[Building changes across images]
*****

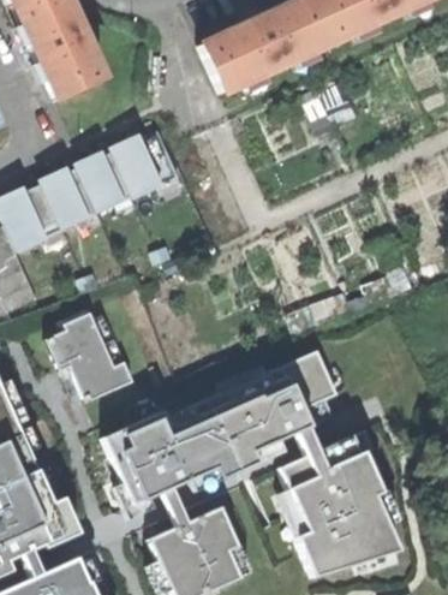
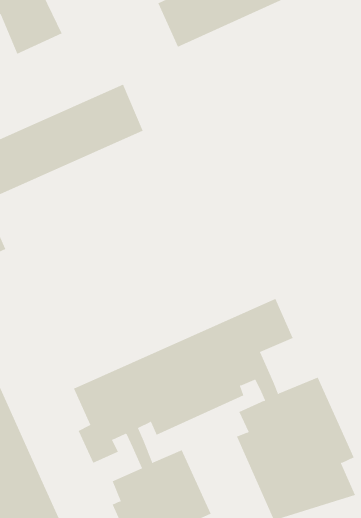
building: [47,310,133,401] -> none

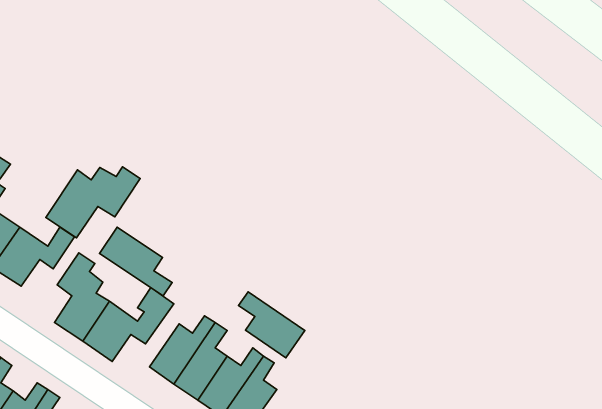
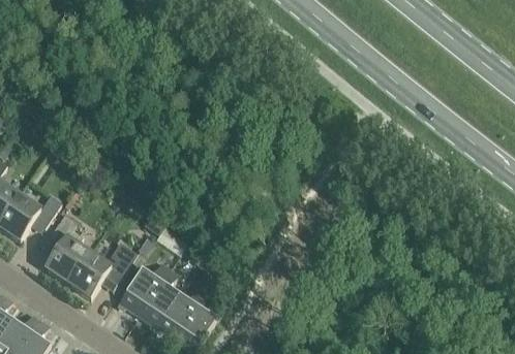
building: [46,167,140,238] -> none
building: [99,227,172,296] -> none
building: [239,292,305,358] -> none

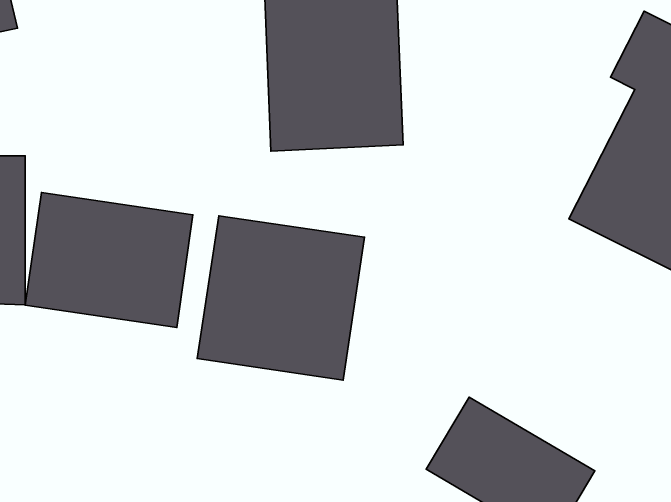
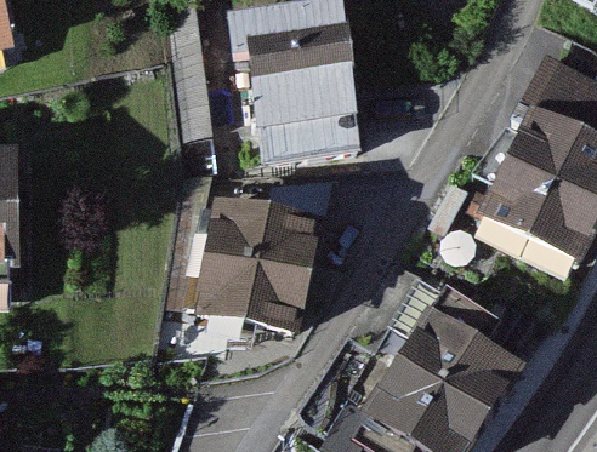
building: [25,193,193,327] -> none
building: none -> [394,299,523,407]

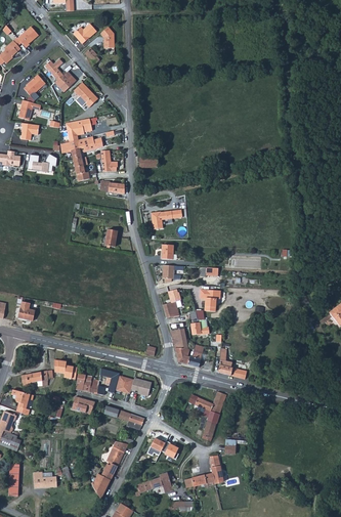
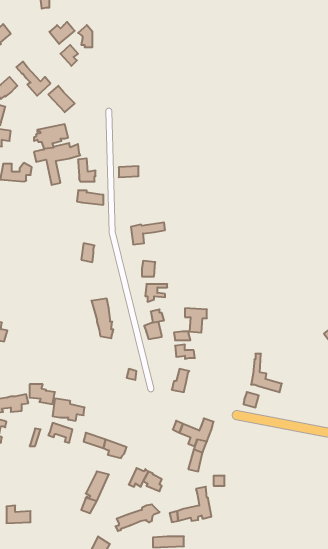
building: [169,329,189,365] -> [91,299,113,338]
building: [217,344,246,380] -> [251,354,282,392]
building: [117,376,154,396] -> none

*****

_ASSIGNMENT_
None of the pictures should be copied, but every record above must be restated in full.

_RESPONSE TO THIS EXERCISE_
building: [47,310,133,401] -> none

building: [46,167,140,238] -> none
building: [99,227,172,296] -> none
building: [239,292,305,358] -> none

building: [25,193,193,327] -> none
building: none -> [394,299,523,407]

building: [169,329,189,365] -> [91,299,113,338]
building: [217,344,246,380] -> [251,354,282,392]
building: [117,376,154,396] -> none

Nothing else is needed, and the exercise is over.